## Problem to work on
Check every line of the entries for the string "turquoise" and return the ones that contain it.

## Working data
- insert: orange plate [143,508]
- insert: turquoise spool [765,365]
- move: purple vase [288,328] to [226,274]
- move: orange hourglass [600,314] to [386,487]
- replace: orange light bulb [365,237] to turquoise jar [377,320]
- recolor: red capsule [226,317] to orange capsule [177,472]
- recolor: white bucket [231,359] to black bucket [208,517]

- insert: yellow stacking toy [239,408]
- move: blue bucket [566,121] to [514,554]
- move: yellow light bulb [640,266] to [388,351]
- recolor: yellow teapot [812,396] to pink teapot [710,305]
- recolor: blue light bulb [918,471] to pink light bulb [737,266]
==
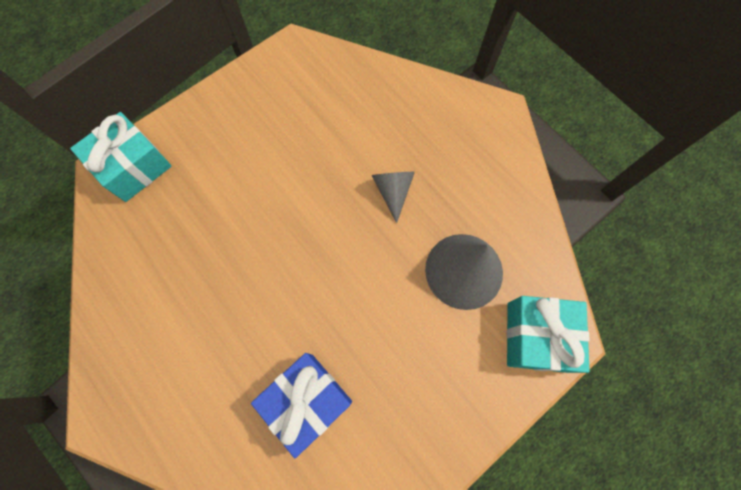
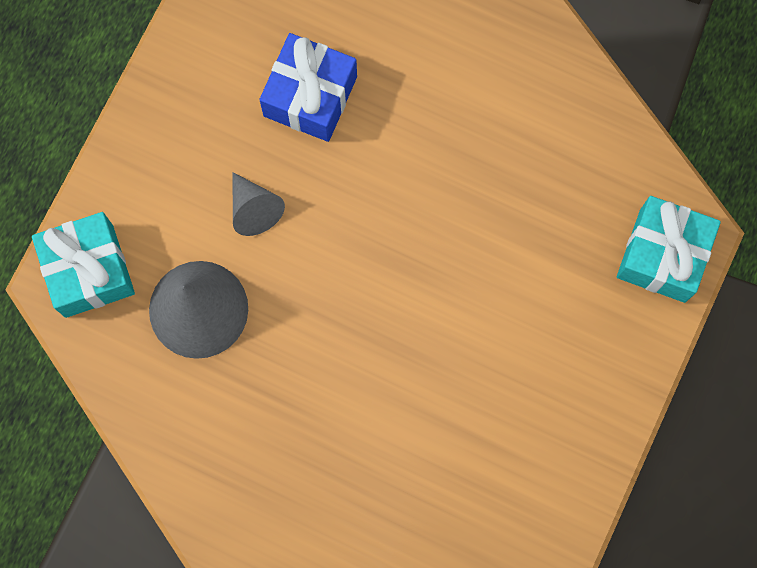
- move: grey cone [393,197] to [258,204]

## Answer to the exercise
- insert: turquoise spool [765,365]
- replace: orange light bulb [365,237] to turquoise jar [377,320]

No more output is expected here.